====== Data to use

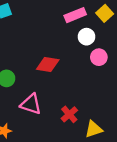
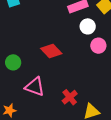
red diamond: (48, 65) -> (51, 51), turned 35

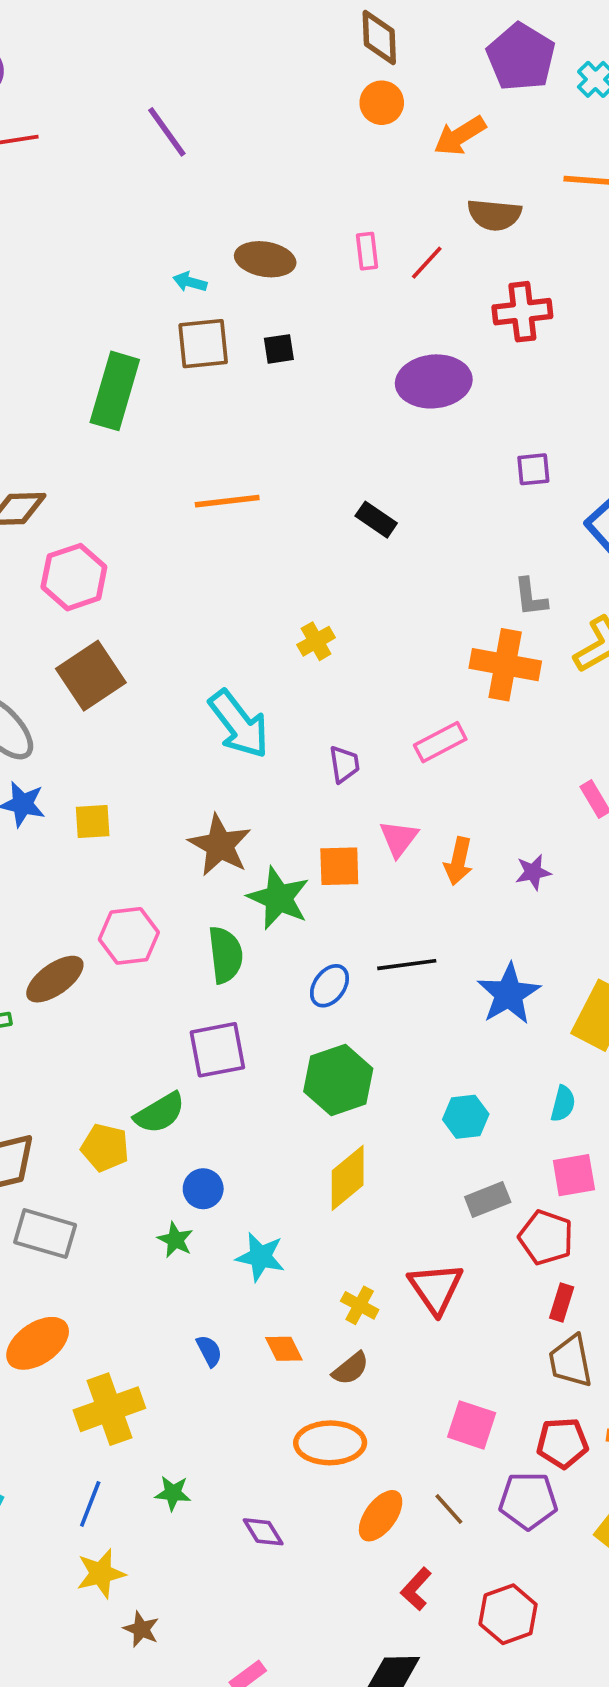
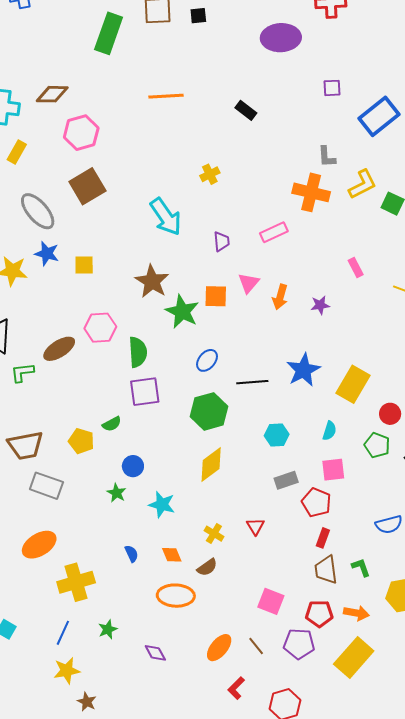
green semicircle: (225, 955) -> (138, 352), moved
black line: (407, 965) -> (252, 382), moved
green semicircle: (160, 1113) -> (112, 424), size x0.7
red triangle: (436, 1288) -> (255, 526), size x0.6
orange ellipse: (330, 1443) -> (176, 596), moved
green star: (173, 1493) -> (108, 629), turned -30

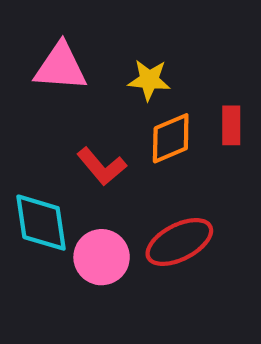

============

_Work required:_ Every record above must be copied exactly, and no picture may appear in the copy.

_Your response:_
red diamond: (48, 65) -> (51, 51), turned 35

green semicircle: (225, 955) -> (138, 352), moved
black line: (407, 965) -> (252, 382), moved
green semicircle: (160, 1113) -> (112, 424), size x0.7
red triangle: (436, 1288) -> (255, 526), size x0.6
orange ellipse: (330, 1443) -> (176, 596), moved
green star: (173, 1493) -> (108, 629), turned -30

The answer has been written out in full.